*OBJECTIVE*:
What follows is a listing; give it again exactly, in its entirety.

*Data entries*:
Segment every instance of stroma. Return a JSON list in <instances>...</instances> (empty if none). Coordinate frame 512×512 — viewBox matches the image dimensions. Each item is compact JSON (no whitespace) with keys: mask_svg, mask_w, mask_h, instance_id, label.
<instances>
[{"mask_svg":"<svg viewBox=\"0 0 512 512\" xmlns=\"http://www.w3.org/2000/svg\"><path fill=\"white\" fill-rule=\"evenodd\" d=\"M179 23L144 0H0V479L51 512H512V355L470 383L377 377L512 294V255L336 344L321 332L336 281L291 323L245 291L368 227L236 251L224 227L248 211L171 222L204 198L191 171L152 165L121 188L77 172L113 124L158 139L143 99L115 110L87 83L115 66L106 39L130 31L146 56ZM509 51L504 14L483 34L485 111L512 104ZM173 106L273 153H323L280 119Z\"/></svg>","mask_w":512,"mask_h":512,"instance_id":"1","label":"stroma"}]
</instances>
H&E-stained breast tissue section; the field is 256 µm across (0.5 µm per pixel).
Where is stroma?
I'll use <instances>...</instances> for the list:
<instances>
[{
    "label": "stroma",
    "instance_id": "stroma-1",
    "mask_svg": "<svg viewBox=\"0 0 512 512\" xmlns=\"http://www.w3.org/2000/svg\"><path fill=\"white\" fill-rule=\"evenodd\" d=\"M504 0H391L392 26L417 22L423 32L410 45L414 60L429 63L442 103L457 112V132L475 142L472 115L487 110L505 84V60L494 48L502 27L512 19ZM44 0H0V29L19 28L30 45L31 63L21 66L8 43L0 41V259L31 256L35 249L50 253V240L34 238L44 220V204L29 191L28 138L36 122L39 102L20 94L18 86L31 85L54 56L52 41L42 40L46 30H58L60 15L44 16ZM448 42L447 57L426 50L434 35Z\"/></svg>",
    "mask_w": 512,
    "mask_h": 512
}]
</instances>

*REPLY TO THE EXERCISE*:
Segment every instance of stroma. Return a JSON list in <instances>...</instances> (empty if none). Coordinate frame 512×512 — viewBox matches the image dimensions. Each item is compact JSON (no whitespace) with keys: mask_svg, mask_w, mask_h, instance_id, label.
<instances>
[{"mask_svg":"<svg viewBox=\"0 0 512 512\" xmlns=\"http://www.w3.org/2000/svg\"><path fill=\"white\" fill-rule=\"evenodd\" d=\"M179 23L144 0H0V479L51 512H512V355L470 383L377 377L512 294V255L336 344L321 332L336 281L291 323L245 291L368 227L236 251L224 227L248 211L171 222L204 198L191 171L152 165L121 188L77 172L113 124L158 139L143 99L115 110L87 83L115 66L106 39L130 31L146 56ZM509 51L504 14L483 34L485 111L512 104ZM173 106L273 153H323L280 119Z\"/></svg>","mask_w":512,"mask_h":512,"instance_id":"1","label":"stroma"}]
</instances>
H&E-stained breast tissue section; the field is 256 µm across (0.5 µm per pixel).
Where is stroma?
I'll use <instances>...</instances> for the list:
<instances>
[{
    "label": "stroma",
    "instance_id": "stroma-1",
    "mask_svg": "<svg viewBox=\"0 0 512 512\" xmlns=\"http://www.w3.org/2000/svg\"><path fill=\"white\" fill-rule=\"evenodd\" d=\"M504 0H391L392 26L417 22L423 32L410 45L414 60L429 63L442 103L457 112V132L475 142L472 115L487 110L505 84V60L494 48L502 27L512 19ZM44 0H0V29L19 28L30 45L31 63L21 66L8 43L0 41V259L31 256L35 249L50 253V240L34 238L44 220V204L29 191L28 138L36 122L39 102L20 94L18 86L31 85L54 56L52 41L42 40L46 30H58L60 15L44 16ZM448 42L447 57L426 50L434 35Z\"/></svg>",
    "mask_w": 512,
    "mask_h": 512
}]
</instances>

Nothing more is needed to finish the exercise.